- [DATASET CONTENT]:
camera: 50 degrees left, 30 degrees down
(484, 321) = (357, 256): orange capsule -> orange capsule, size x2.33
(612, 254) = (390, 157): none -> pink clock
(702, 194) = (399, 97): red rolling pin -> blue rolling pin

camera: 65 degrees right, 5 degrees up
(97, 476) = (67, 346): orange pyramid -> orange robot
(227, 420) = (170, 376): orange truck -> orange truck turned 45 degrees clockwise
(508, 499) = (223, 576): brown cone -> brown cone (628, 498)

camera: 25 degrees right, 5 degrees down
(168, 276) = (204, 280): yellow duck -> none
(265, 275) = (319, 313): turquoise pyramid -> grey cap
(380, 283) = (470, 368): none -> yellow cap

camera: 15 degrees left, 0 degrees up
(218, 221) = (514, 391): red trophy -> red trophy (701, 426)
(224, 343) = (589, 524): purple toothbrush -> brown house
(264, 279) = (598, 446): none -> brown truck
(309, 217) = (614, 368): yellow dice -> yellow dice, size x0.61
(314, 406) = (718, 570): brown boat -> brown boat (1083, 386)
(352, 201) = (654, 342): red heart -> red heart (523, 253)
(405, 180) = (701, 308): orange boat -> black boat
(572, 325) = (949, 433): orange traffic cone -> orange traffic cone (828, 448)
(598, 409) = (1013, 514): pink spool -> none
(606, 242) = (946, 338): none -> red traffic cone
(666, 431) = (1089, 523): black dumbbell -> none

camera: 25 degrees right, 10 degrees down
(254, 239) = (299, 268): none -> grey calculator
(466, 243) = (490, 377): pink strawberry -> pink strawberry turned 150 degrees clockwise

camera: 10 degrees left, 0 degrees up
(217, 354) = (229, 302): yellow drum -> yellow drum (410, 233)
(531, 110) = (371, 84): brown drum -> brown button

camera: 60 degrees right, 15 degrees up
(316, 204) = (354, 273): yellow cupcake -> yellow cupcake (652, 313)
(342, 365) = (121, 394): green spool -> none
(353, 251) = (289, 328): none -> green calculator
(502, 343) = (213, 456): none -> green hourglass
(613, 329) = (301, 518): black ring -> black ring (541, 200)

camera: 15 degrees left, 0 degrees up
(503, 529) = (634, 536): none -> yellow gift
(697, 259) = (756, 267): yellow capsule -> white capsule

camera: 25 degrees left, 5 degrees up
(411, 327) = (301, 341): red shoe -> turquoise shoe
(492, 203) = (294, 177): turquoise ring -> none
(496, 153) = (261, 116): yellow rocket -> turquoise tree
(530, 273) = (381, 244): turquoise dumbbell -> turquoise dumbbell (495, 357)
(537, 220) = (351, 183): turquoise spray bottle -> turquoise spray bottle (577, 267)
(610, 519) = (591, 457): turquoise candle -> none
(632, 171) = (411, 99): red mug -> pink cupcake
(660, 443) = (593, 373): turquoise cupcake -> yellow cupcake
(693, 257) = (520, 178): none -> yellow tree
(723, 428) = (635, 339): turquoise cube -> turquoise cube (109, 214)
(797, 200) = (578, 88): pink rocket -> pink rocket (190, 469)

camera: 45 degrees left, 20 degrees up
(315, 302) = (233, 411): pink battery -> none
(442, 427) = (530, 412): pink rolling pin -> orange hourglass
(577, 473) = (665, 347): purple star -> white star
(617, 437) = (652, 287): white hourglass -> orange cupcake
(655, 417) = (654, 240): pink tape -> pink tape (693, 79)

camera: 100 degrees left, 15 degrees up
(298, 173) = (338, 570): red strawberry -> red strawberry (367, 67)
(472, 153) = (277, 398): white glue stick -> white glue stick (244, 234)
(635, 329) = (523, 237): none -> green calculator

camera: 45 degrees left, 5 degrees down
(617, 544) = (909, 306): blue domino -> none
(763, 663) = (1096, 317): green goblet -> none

- [ASSIGNED TASK]: Every line from the one containing "(610, 519) = (591, 457): turquoise" through the end of the entries above must be echoed exactly, with both ends kept.

- [ANSWER BOX]:
(610, 519) = (591, 457): turquoise candle -> none
(632, 171) = (411, 99): red mug -> pink cupcake
(660, 443) = (593, 373): turquoise cupcake -> yellow cupcake
(693, 257) = (520, 178): none -> yellow tree
(723, 428) = (635, 339): turquoise cube -> turquoise cube (109, 214)
(797, 200) = (578, 88): pink rocket -> pink rocket (190, 469)

camera: 45 degrees left, 20 degrees up
(315, 302) = (233, 411): pink battery -> none
(442, 427) = (530, 412): pink rolling pin -> orange hourglass
(577, 473) = (665, 347): purple star -> white star
(617, 437) = (652, 287): white hourglass -> orange cupcake
(655, 417) = (654, 240): pink tape -> pink tape (693, 79)

camera: 100 degrees left, 15 degrees up
(298, 173) = (338, 570): red strawberry -> red strawberry (367, 67)
(472, 153) = (277, 398): white glue stick -> white glue stick (244, 234)
(635, 329) = (523, 237): none -> green calculator

camera: 45 degrees left, 5 degrees down
(617, 544) = (909, 306): blue domino -> none
(763, 663) = (1096, 317): green goblet -> none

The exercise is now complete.